(Records provided)
>>>

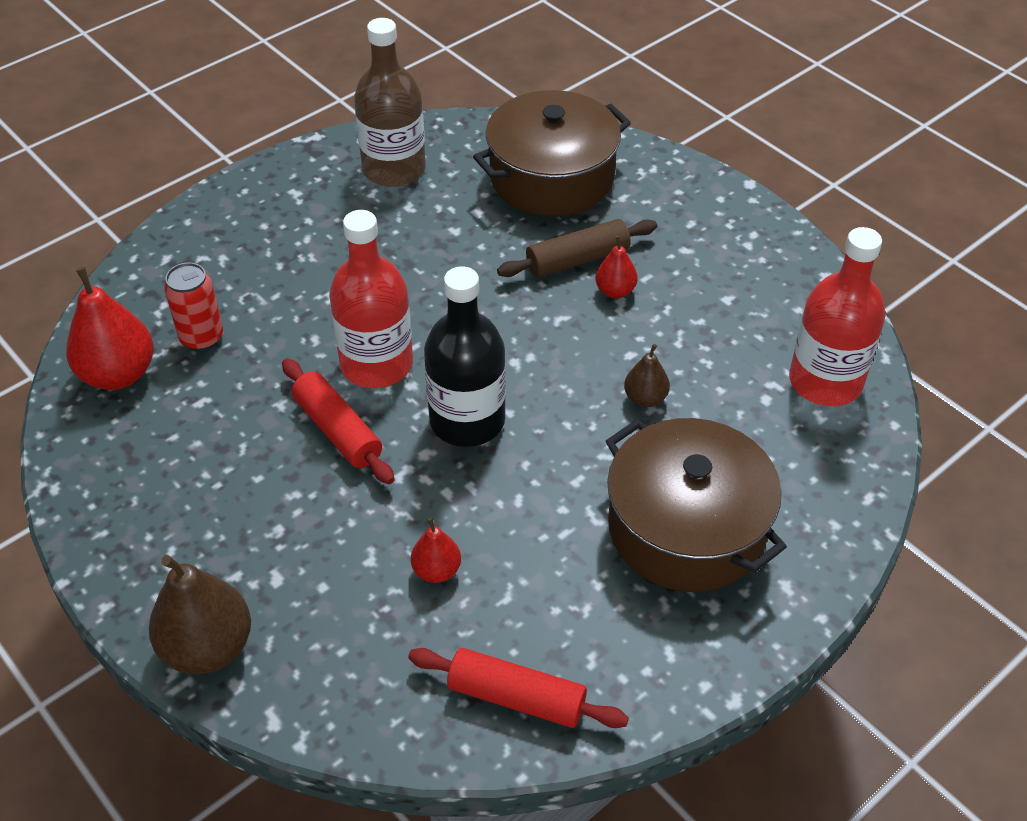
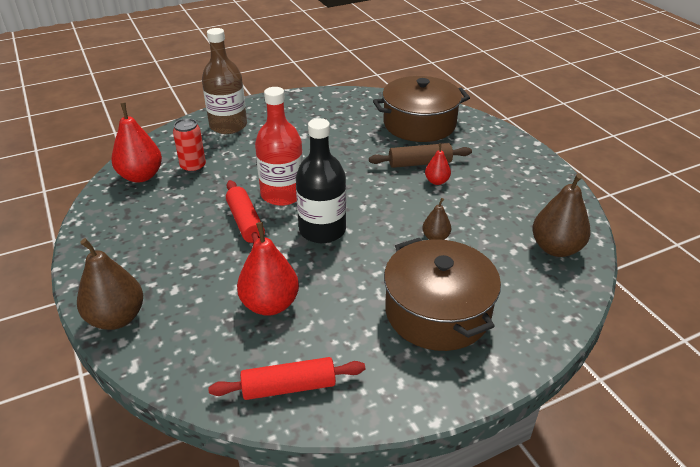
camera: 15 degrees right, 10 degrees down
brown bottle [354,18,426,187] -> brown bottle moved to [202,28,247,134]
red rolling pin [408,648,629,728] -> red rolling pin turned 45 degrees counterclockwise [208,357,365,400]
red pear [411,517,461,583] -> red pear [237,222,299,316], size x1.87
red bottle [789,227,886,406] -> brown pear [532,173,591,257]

<<<
>>>

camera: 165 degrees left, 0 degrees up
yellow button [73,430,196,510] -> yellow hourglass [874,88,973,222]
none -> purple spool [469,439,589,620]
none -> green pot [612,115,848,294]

<<<
>>>

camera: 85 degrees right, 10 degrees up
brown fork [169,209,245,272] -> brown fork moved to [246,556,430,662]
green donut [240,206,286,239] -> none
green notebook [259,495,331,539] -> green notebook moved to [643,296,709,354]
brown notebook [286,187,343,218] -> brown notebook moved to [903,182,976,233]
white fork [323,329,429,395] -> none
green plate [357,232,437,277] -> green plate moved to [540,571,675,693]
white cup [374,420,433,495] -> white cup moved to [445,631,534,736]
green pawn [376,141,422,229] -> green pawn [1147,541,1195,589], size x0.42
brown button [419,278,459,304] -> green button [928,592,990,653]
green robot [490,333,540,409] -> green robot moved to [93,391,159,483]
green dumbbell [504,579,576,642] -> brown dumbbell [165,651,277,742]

<<<

An exact copy of the lines above, from the one containing "camera: 165 degrees left, 0 degrees up" down to the one containing "none -> green pot [612,115,848,294]" and including both, is the whole answer; retype it and nothing else.

(Answer area)
camera: 165 degrees left, 0 degrees up
yellow button [73,430,196,510] -> yellow hourglass [874,88,973,222]
none -> purple spool [469,439,589,620]
none -> green pot [612,115,848,294]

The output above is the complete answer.